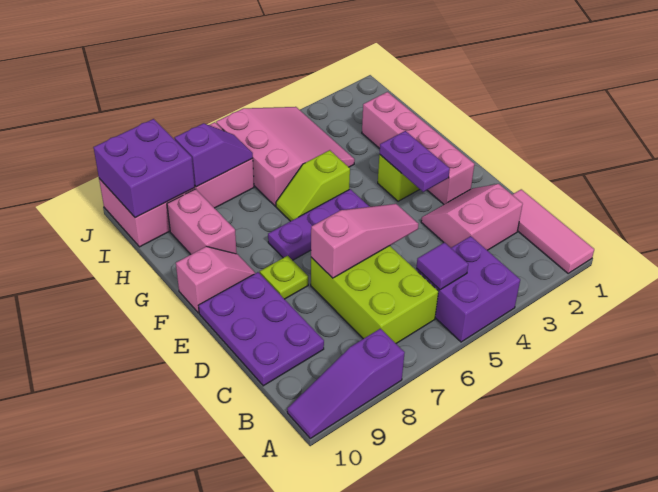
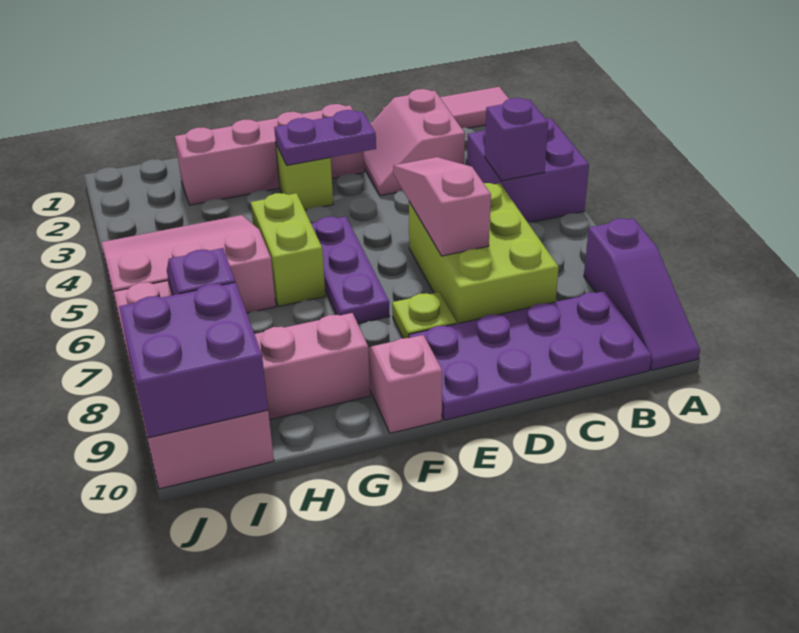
purple tile B5 level 2 -> purple brick B5 level 2
lime brick B6:D7 level 1 -> lime brick C6:D8 level 1
purple plate C9:E10 level 1 -> purple plate B9:E10 level 1
lime slope G5:G6 level 1 top 5 -> lime brick G5:G6 level 1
★ ★ ★ ★ ★ ★ ★
_Task to complete_: Output the data exactly. Leave every picture out.

_Answer to the problem_:
purple tile B5 level 2 -> purple brick B5 level 2
lime brick B6:D7 level 1 -> lime brick C6:D8 level 1
purple plate C9:E10 level 1 -> purple plate B9:E10 level 1
lime slope G5:G6 level 1 top 5 -> lime brick G5:G6 level 1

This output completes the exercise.